→ Work instruction:
When you transcribe the entries, reproduce every character and exclude the images.

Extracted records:
#####

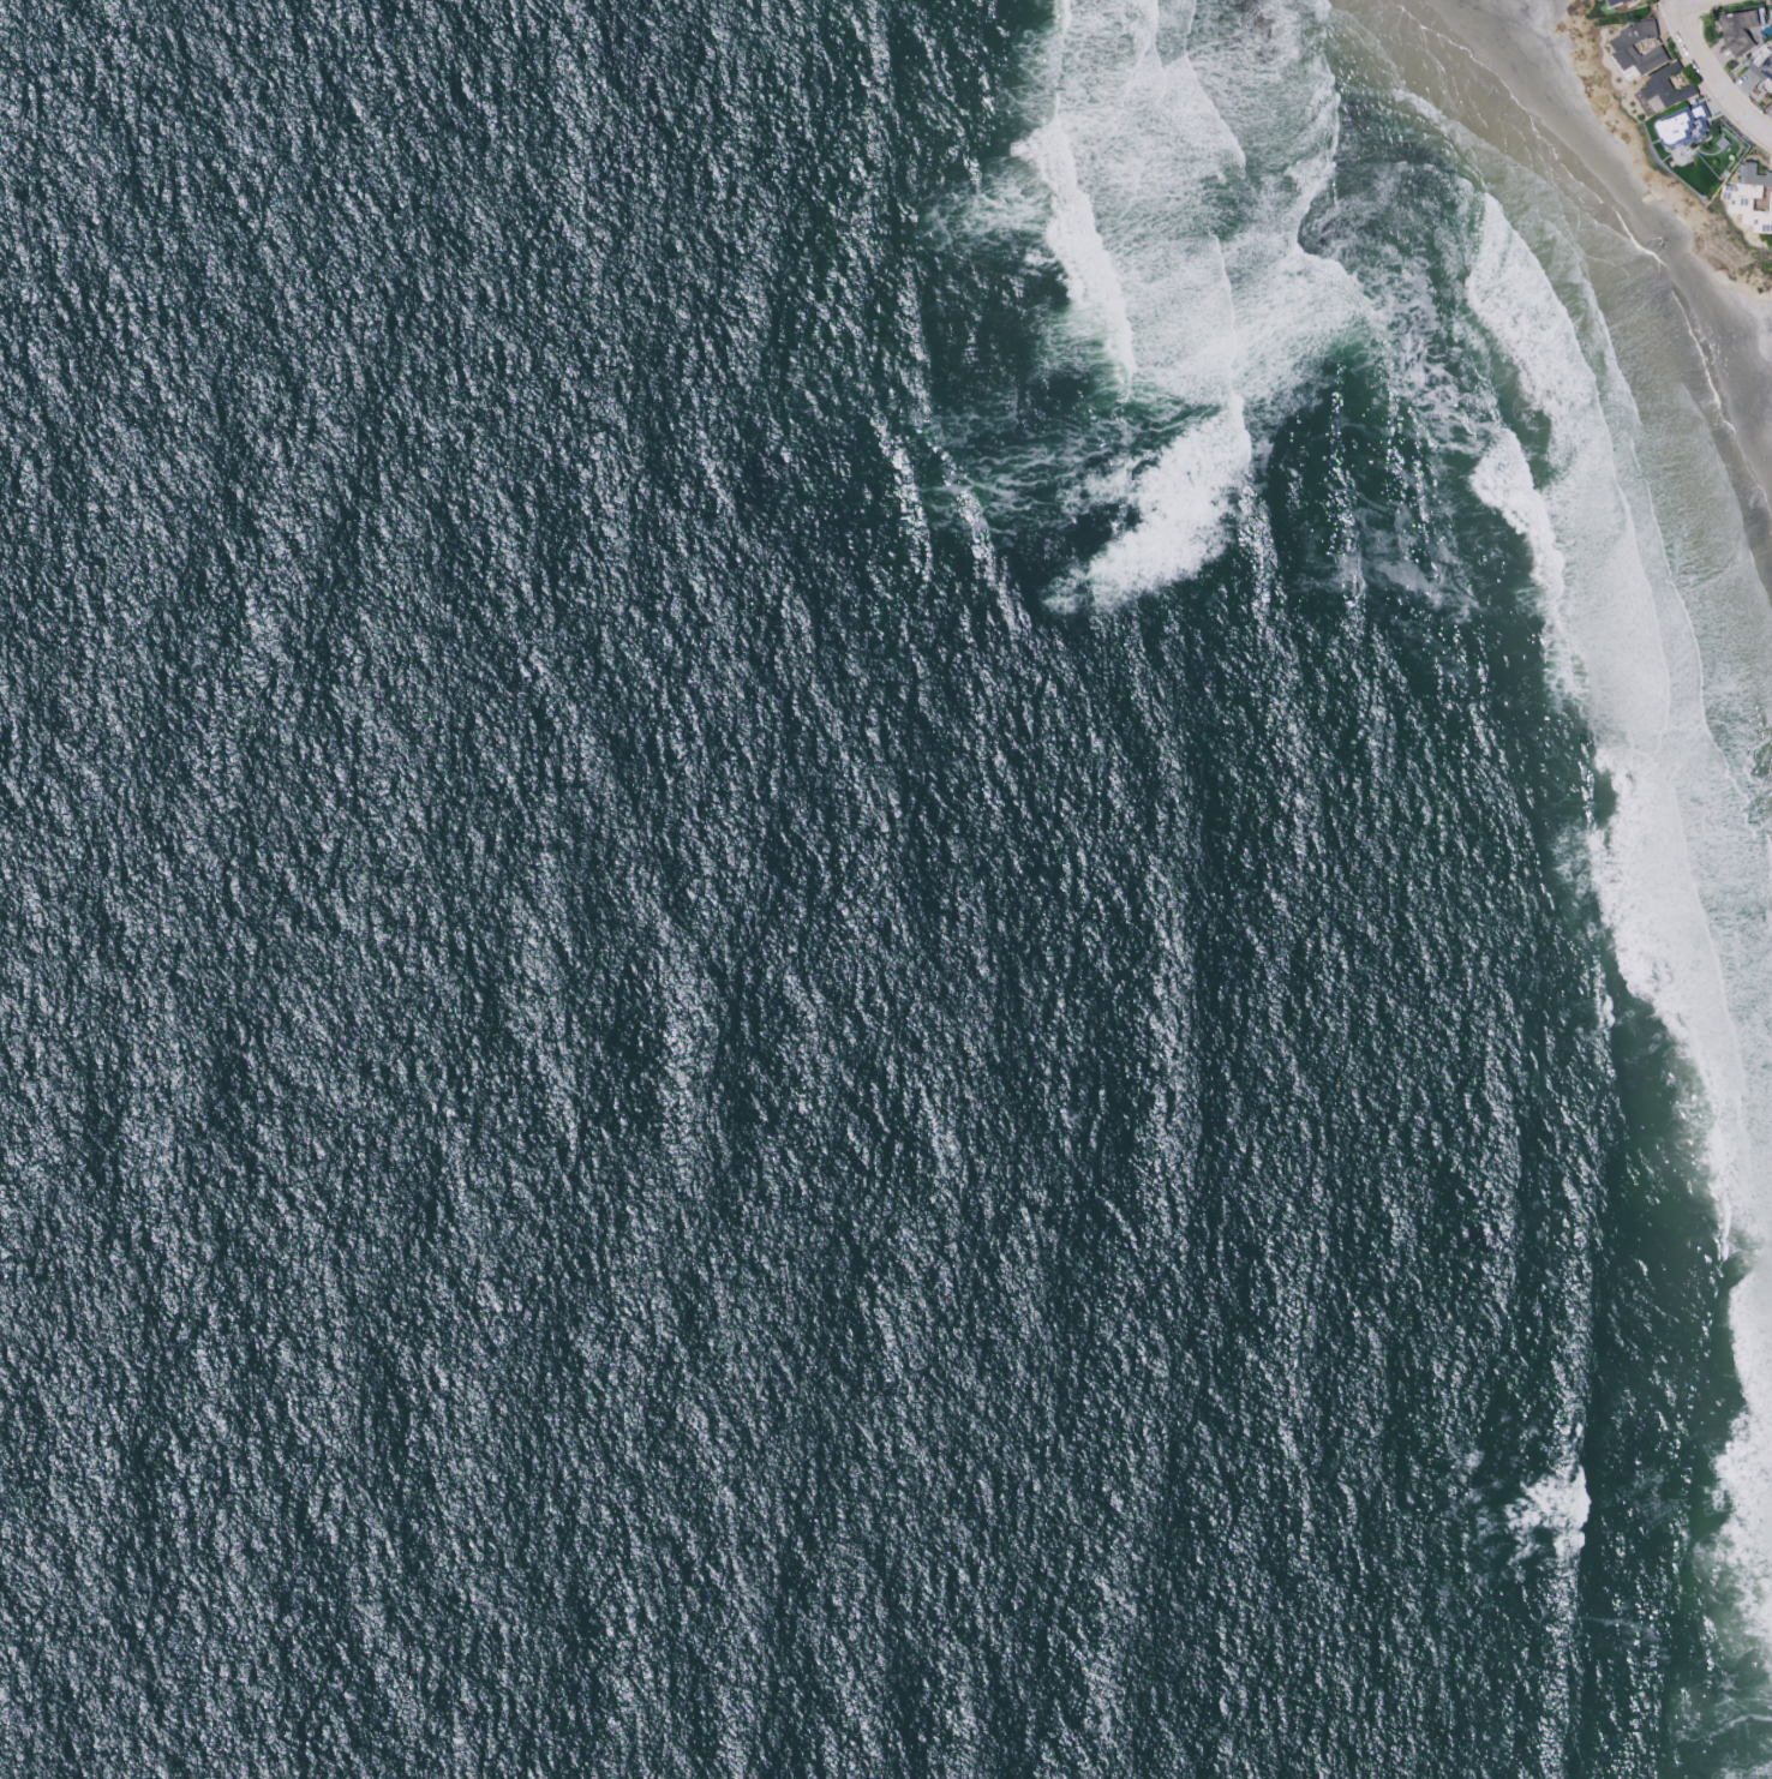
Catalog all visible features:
road: (1675, 0)
road: (1679, 0)
building: (1615, 2)
building: (1745, 28)
building: (1648, 44)
building: (1625, 46)
building: (1764, 64)
road: (1716, 71)
building: (1666, 87)
building: (1684, 127)
building: (1754, 175)
building: (1731, 192)
building: (1771, 200)
building: (1758, 219)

#####

→ Your response:
Catalog all visible features:
road: (1675, 0)
road: (1679, 0)
building: (1615, 2)
building: (1745, 28)
building: (1648, 44)
building: (1625, 46)
building: (1764, 64)
road: (1716, 71)
building: (1666, 87)
building: (1684, 127)
building: (1754, 175)
building: (1731, 192)
building: (1771, 200)
building: (1758, 219)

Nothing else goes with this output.